__WORK TO COMPLETE__:
Please print every line from the one containing "C1: 2.2uF (GND, VA) -> 220nF (GND, VA)" through the last line of the records below, exactly as written and nothing more.

__INPUT MATERIAL__:

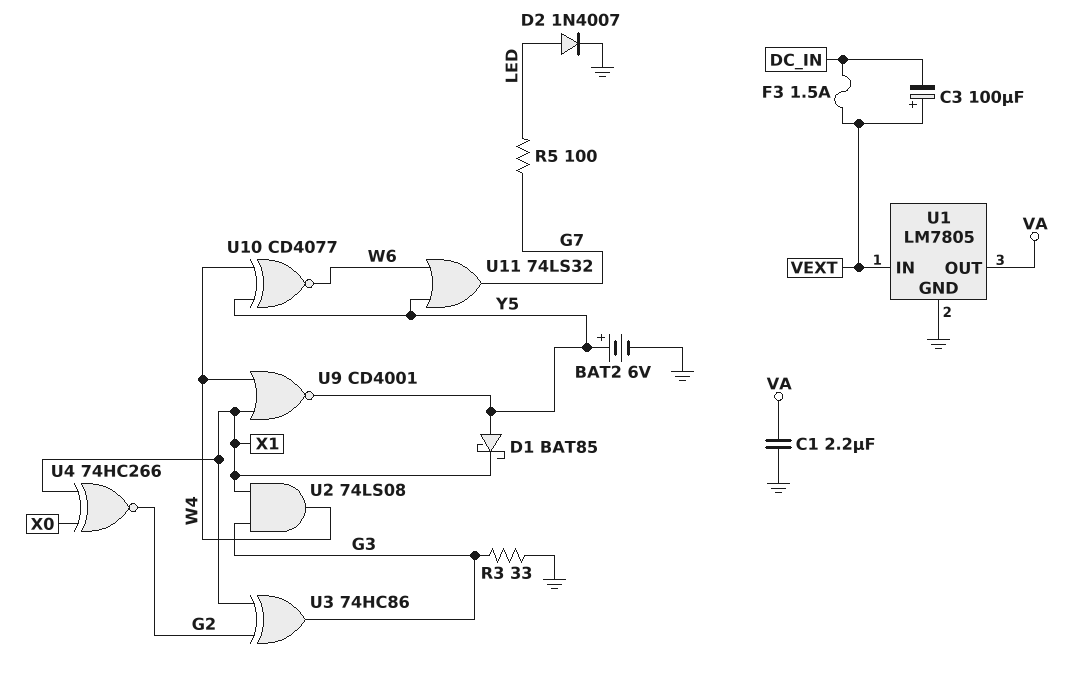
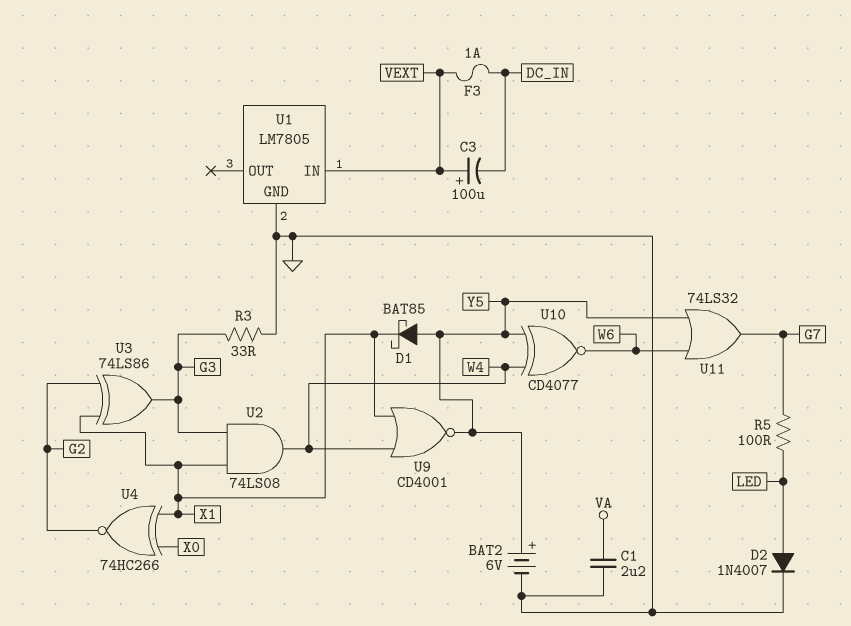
F3: 1.5A (DC_IN, VEXT) -> 1A (DC_IN, VEXT)
U1 pin OUT: VA -> none
U3: XOR 74HC86 (in G2, in X1, out G3) -> XOR 74LS86 (in G2, in X1, out G3)

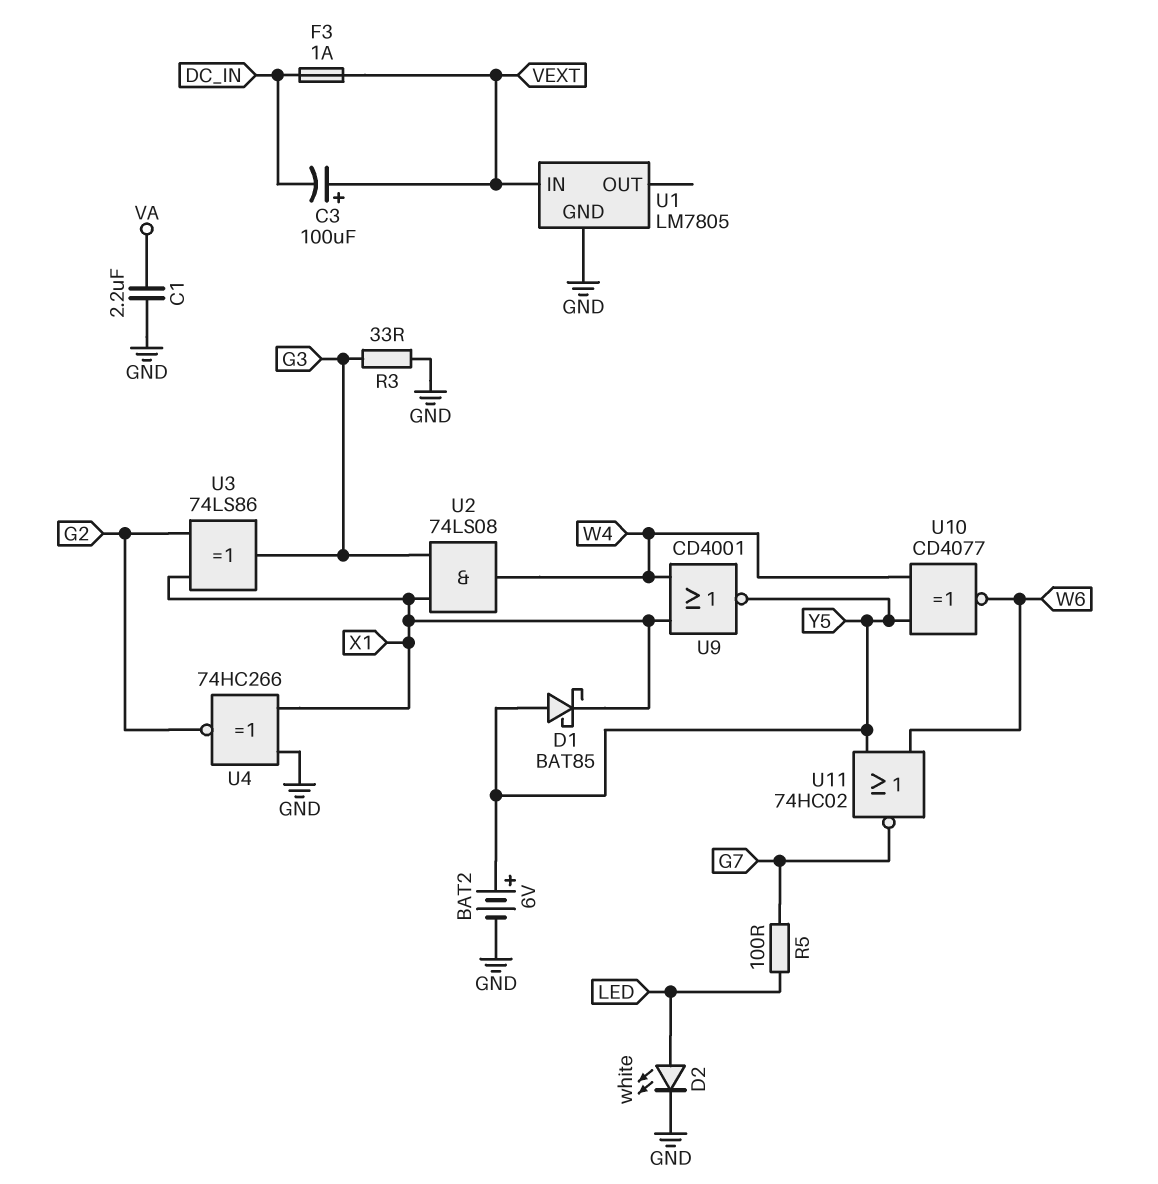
D2: diode 1N4007 (A LED, K GND) -> LED white (A LED, K GND)
U4: XNOR 74HC266 (in X0, in X1, out G2) -> XNOR 74HC266 (in GND, in X1, out G2)
U11: OR 74LS32 (in W6, in Y5, out G7) -> NOR 74HC02 (in W6, in Y5, out G7)

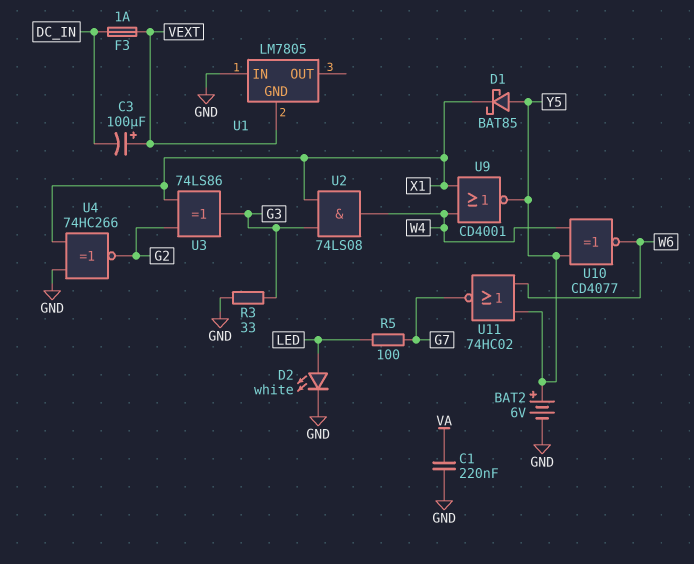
C1: 2.2uF (GND, VA) -> 220nF (GND, VA)
U1 pin GND: GND -> VEXT
U1 pin IN: VEXT -> GND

__ANSWER TO THIS EXERCISE__:
C1: 2.2uF (GND, VA) -> 220nF (GND, VA)
U1 pin GND: GND -> VEXT
U1 pin IN: VEXT -> GND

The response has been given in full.